Task brief:
Let your answer be the line containing "nut (blue) <204" and every line below it to the end of the records, copied exactly.

Records to use:
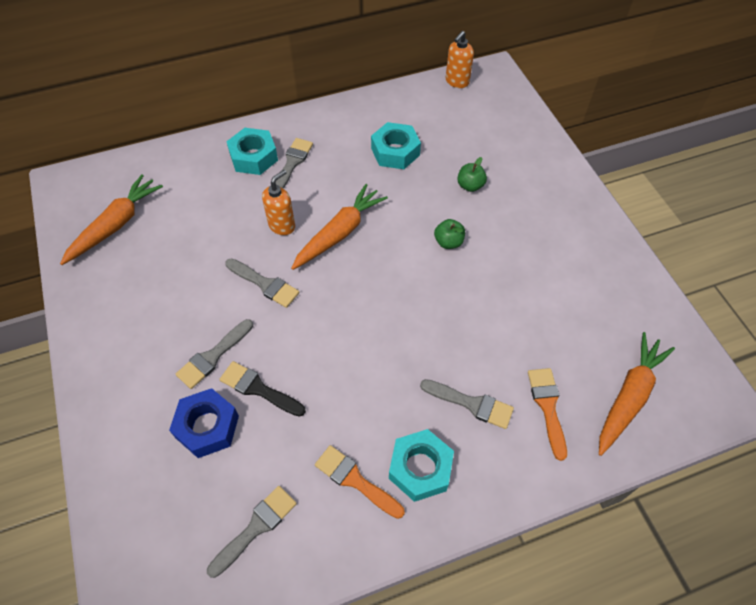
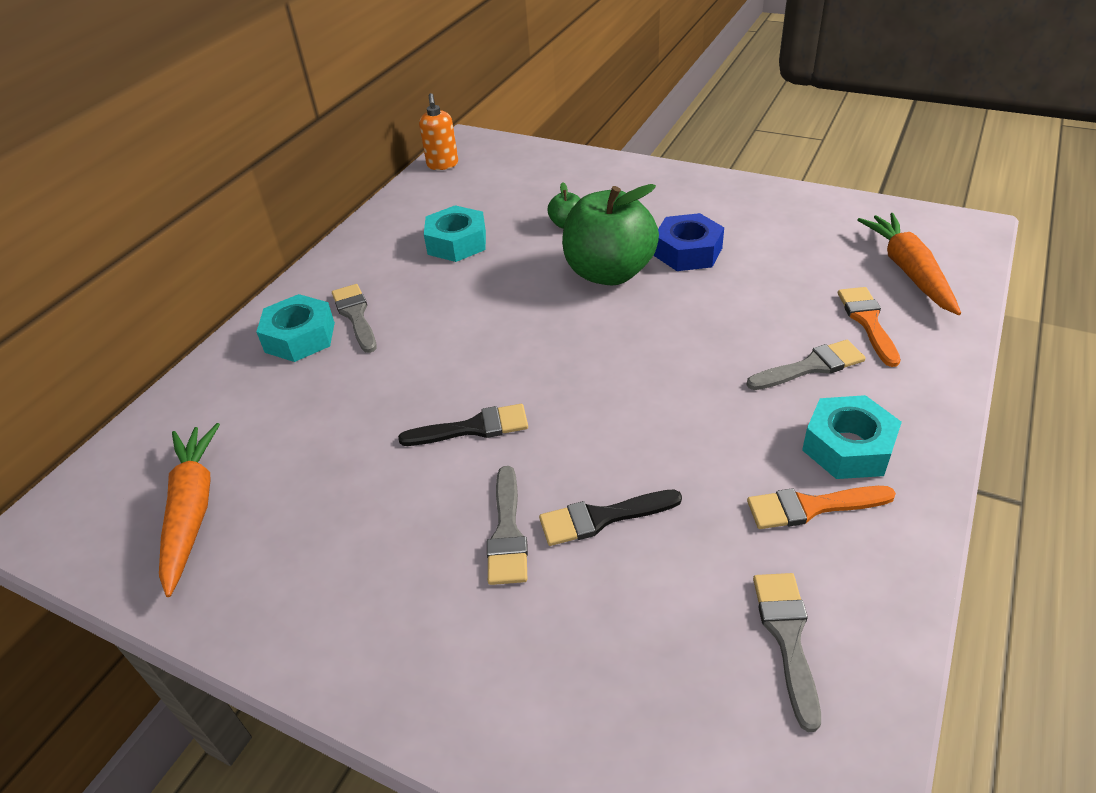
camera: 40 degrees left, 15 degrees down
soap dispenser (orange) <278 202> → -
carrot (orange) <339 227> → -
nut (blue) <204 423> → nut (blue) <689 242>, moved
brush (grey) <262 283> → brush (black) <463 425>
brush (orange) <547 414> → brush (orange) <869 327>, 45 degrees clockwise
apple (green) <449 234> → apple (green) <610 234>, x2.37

Exercise solution:
nut (blue) <204 423> → nut (blue) <689 242>, moved
brush (grey) <262 283> → brush (black) <463 425>
brush (orange) <547 414> → brush (orange) <869 327>, 45 degrees clockwise
apple (green) <449 234> → apple (green) <610 234>, x2.37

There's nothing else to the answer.